• EXERCISE MATERIALS:
****************

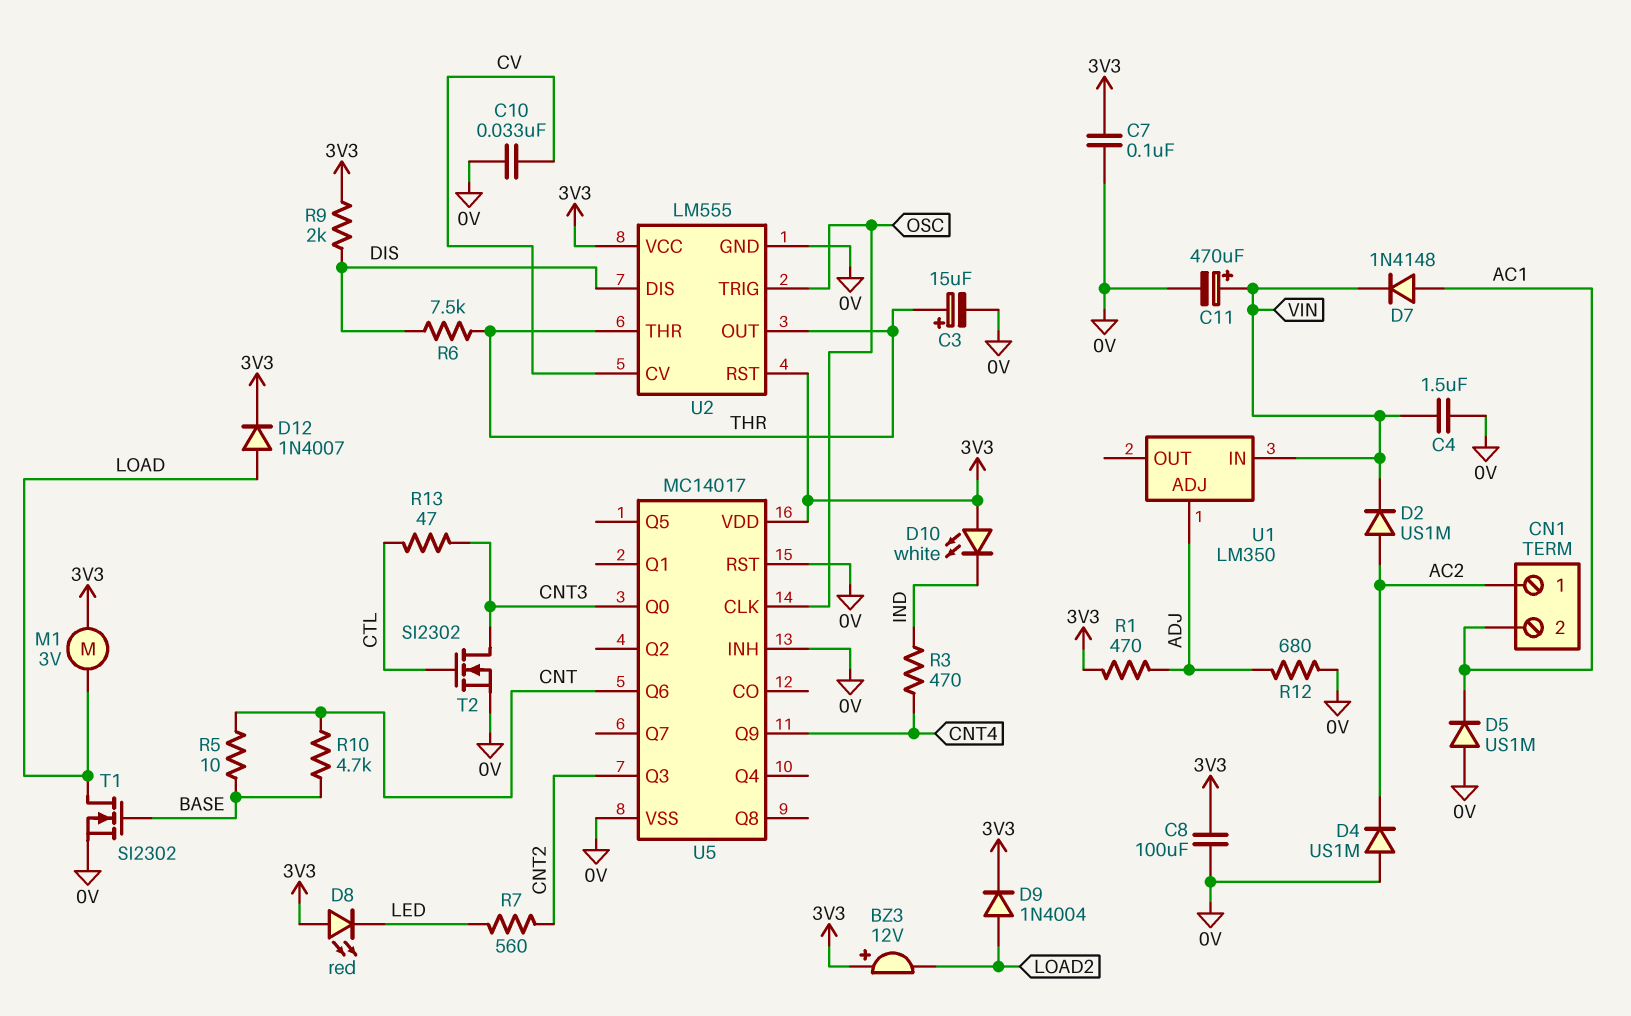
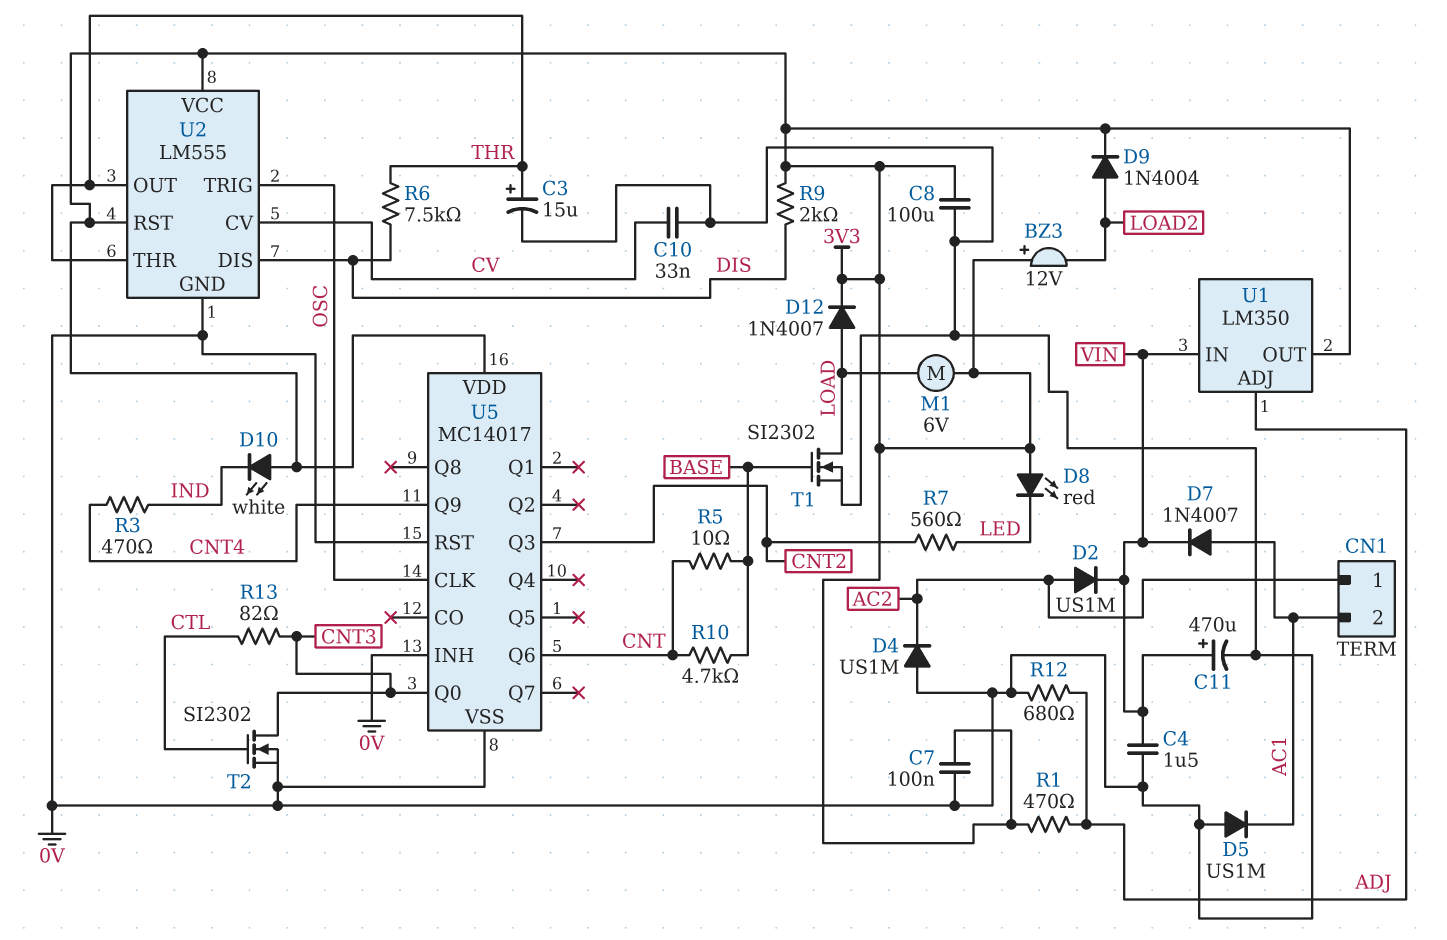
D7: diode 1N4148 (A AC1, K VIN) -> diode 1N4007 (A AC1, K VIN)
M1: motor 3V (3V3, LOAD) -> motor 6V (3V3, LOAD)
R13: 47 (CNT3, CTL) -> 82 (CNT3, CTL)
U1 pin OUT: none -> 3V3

****************

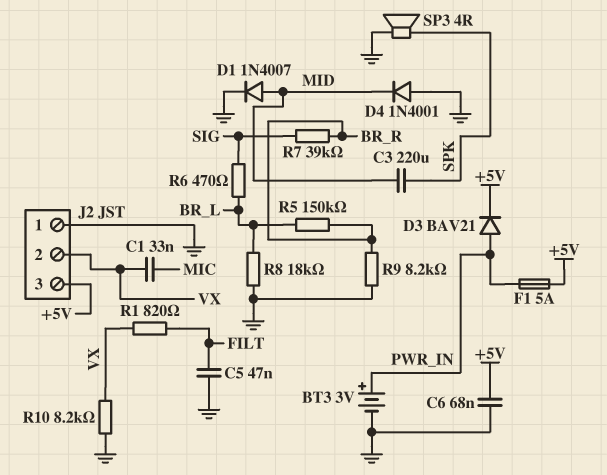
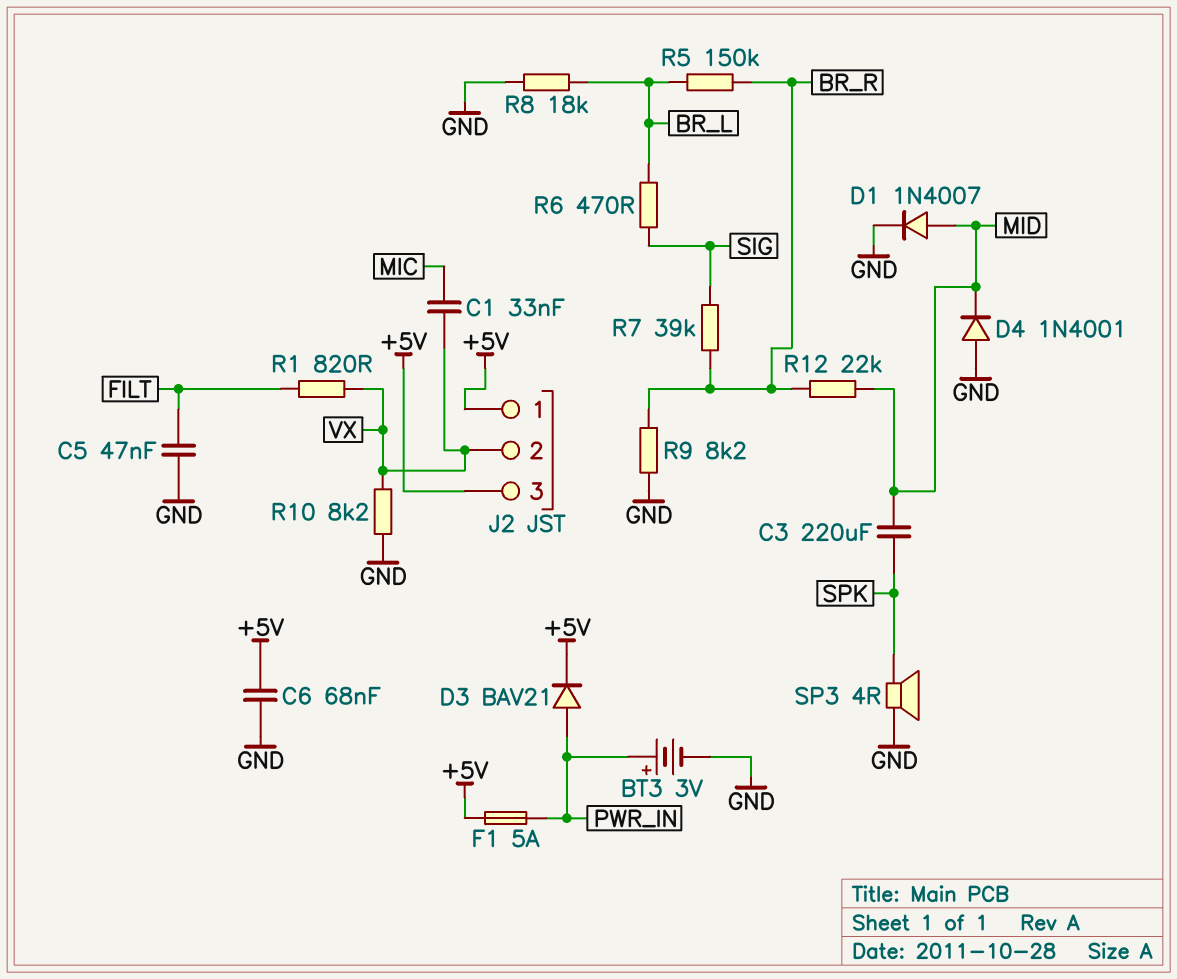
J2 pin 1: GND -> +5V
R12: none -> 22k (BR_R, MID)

****************

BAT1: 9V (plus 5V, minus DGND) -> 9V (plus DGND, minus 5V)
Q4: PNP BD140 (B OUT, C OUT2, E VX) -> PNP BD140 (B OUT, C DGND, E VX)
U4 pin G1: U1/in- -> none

****************

• TASK DETAILS: Show every line from the listing that contains "none".

• RESPONSE AREA:
U1 pin OUT: none -> 3V3
R12: none -> 22k (BR_R, MID)
U4 pin G1: U1/in- -> none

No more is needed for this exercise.